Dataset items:
----------

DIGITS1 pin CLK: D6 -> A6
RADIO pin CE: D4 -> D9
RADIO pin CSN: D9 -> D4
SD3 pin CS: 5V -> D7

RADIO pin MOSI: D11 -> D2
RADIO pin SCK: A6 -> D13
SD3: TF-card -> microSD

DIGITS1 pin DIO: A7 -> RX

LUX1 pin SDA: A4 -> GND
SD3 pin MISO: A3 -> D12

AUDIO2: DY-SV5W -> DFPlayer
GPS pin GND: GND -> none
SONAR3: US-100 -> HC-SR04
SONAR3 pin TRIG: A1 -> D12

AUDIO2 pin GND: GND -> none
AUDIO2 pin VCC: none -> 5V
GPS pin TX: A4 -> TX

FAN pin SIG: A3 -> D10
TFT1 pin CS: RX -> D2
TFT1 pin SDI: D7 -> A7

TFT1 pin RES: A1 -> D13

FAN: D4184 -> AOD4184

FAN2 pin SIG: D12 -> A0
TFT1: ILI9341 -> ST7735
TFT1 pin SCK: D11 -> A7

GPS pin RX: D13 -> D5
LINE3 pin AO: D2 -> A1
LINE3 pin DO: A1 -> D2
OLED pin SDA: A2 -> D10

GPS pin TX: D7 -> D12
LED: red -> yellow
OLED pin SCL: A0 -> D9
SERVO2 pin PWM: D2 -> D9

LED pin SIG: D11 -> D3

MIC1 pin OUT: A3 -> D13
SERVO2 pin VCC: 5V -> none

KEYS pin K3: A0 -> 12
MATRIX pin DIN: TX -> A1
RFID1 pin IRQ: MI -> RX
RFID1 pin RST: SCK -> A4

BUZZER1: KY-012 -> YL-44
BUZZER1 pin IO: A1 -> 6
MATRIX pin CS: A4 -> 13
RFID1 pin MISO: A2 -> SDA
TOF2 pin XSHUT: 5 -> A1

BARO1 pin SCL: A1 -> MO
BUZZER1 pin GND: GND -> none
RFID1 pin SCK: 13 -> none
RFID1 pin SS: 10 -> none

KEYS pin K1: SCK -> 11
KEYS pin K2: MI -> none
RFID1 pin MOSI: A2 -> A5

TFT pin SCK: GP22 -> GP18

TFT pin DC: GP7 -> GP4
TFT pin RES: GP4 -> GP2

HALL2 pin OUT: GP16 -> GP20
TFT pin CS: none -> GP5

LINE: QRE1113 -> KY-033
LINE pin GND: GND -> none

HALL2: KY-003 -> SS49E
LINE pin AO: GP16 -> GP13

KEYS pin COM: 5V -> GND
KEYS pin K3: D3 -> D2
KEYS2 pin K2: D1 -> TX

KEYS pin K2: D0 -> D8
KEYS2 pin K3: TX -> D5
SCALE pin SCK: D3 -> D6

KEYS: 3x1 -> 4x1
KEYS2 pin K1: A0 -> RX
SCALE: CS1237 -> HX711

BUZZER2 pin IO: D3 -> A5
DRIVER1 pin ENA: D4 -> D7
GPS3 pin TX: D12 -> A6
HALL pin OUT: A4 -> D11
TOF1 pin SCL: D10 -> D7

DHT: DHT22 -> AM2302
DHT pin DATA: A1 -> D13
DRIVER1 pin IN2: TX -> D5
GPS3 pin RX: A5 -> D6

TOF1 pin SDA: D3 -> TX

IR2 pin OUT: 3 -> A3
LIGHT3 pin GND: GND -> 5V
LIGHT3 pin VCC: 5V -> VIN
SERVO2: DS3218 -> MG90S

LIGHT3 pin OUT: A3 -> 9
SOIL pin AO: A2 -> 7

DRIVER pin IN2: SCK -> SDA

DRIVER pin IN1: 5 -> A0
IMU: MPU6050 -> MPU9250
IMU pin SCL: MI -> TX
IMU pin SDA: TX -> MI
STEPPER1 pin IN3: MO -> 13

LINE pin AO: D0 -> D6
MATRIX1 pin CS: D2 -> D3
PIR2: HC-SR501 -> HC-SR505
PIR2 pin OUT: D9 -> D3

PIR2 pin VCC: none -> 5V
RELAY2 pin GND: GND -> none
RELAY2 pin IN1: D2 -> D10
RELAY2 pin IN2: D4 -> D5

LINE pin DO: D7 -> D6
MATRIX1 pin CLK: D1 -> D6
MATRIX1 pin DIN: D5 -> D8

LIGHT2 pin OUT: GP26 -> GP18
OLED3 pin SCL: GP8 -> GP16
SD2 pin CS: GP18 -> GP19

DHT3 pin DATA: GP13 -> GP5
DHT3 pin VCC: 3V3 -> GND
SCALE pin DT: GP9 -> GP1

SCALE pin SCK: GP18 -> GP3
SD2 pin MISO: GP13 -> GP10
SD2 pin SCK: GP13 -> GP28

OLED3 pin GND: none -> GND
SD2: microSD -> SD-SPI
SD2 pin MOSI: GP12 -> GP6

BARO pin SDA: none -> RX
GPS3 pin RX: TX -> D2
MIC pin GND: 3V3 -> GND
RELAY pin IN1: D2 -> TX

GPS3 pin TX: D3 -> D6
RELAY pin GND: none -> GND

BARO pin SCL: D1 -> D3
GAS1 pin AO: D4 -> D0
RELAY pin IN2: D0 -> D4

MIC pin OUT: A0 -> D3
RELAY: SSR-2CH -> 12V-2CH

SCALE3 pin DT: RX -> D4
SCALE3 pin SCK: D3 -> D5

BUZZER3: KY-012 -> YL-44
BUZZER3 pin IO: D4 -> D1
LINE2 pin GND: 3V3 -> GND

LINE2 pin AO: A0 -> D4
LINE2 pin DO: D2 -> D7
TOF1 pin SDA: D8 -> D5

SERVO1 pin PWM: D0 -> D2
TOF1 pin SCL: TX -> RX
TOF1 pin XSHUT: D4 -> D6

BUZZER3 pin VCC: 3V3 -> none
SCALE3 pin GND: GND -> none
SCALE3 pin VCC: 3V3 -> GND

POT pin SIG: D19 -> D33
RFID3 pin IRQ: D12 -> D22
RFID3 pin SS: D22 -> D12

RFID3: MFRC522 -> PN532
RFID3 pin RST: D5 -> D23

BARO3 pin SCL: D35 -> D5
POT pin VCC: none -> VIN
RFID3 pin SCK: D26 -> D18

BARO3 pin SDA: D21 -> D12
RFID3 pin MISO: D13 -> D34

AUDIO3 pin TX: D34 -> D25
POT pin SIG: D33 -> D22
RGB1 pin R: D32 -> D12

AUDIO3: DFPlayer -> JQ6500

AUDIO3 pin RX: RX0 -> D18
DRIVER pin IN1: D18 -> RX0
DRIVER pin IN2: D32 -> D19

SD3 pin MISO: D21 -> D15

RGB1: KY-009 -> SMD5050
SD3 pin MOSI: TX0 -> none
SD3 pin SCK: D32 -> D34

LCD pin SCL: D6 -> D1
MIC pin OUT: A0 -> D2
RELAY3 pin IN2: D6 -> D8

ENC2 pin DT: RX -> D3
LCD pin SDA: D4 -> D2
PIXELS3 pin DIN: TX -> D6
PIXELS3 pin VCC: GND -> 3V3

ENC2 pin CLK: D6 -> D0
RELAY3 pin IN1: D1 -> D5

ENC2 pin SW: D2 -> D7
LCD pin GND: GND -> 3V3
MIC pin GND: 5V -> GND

----------

> Try it: Take the lines above from the one containing "GPS3 pin TX: D3 -> D6" down to the one containing "SERVO1 pin PWM: D0 -> D2", and transcribe them exactly, both ends included.

> Answer section:
GPS3 pin TX: D3 -> D6
RELAY pin GND: none -> GND

BARO pin SCL: D1 -> D3
GAS1 pin AO: D4 -> D0
RELAY pin IN2: D0 -> D4

MIC pin OUT: A0 -> D3
RELAY: SSR-2CH -> 12V-2CH

SCALE3 pin DT: RX -> D4
SCALE3 pin SCK: D3 -> D5

BUZZER3: KY-012 -> YL-44
BUZZER3 pin IO: D4 -> D1
LINE2 pin GND: 3V3 -> GND

LINE2 pin AO: A0 -> D4
LINE2 pin DO: D2 -> D7
TOF1 pin SDA: D8 -> D5

SERVO1 pin PWM: D0 -> D2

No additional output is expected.